(Spatial reasoning data)
=== Begin Enclosure ===
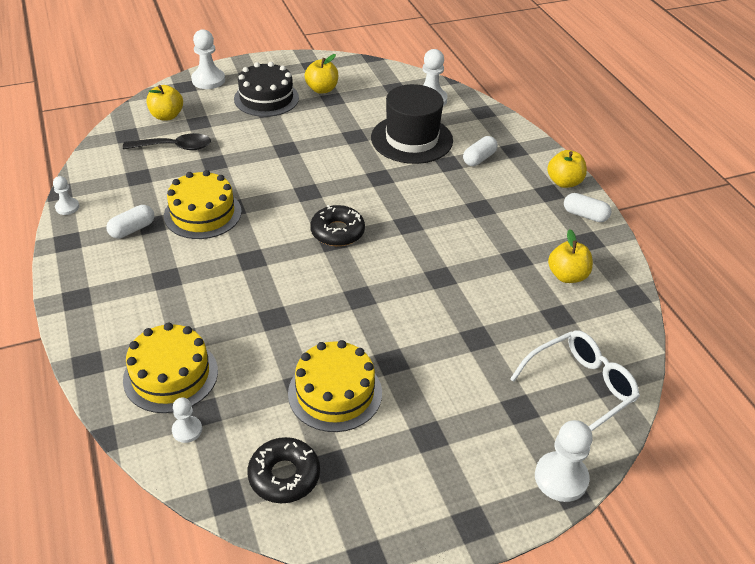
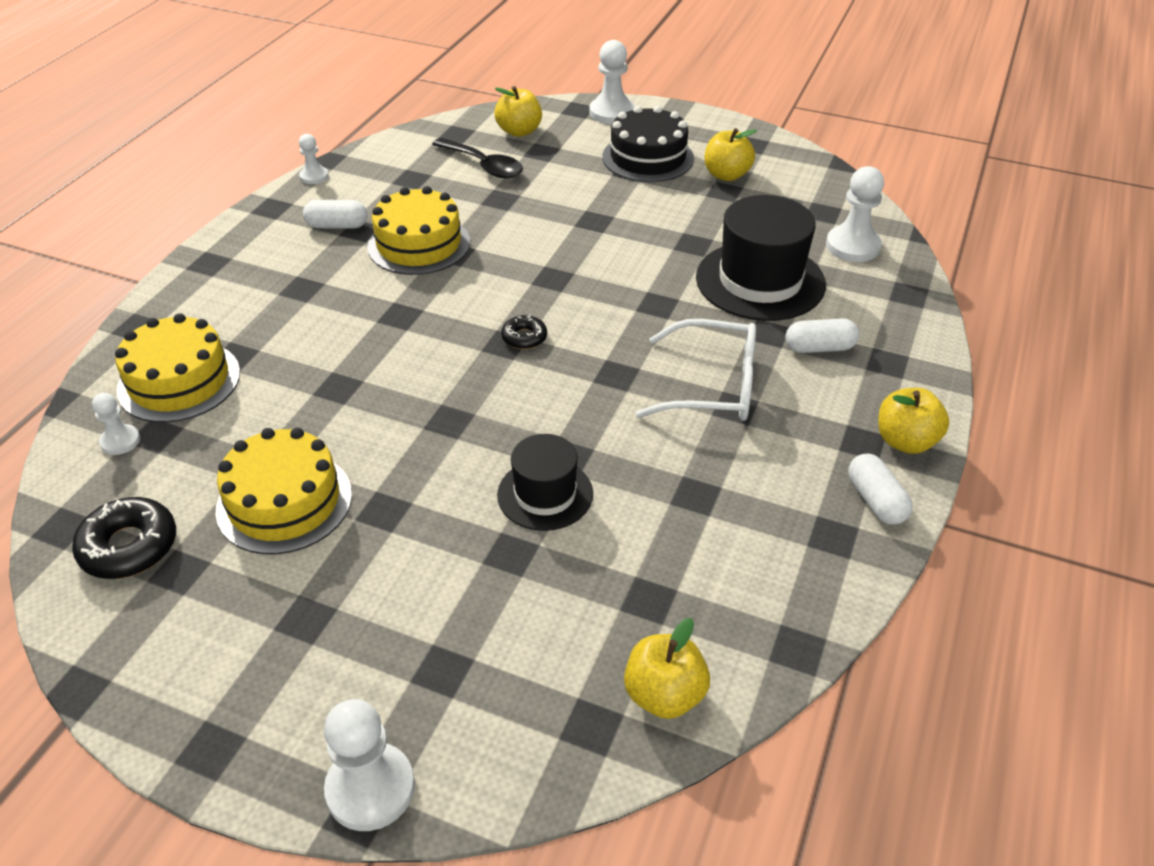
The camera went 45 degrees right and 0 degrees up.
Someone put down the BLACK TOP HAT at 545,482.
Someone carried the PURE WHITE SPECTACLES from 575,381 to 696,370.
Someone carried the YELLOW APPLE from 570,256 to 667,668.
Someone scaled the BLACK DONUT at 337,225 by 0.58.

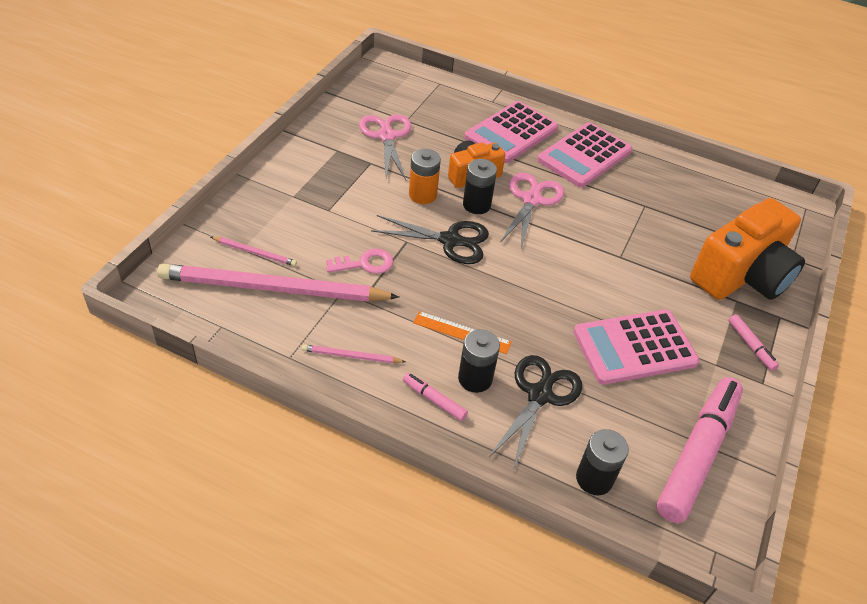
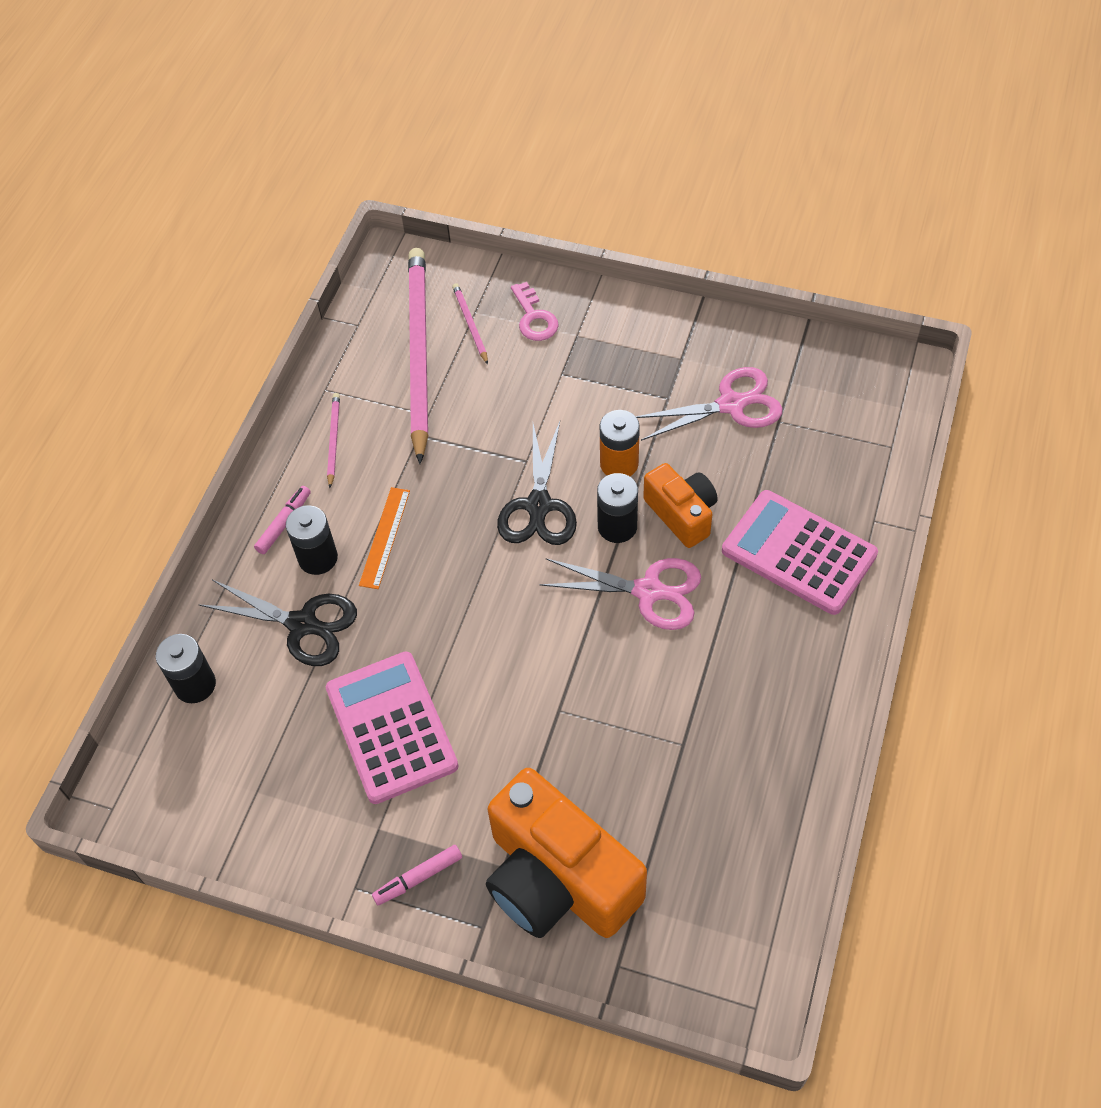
The camera went 90 degrees right and 10 degrees up.
Someone took away the ROSY POCKET CALCULATOR at 584,155.
Someone took away the ROSY FELT PEN at 699,450.
Someone carried the ROSY KEY from 359,261 to 535,311.
Someone rotated the ROSY LEAD PENCIL at 254,251 by 150 degrees clockwise.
=== End Enclosure ===
In the data above, find the line that contains "Someone carried the PURE" and the line that contains "Someone carried the YELLOW". Repeat exactly those lines and every line between them, and only those.

Someone carried the PURE WHITE SPECTACLES from 575,381 to 696,370.
Someone carried the YELLOW APPLE from 570,256 to 667,668.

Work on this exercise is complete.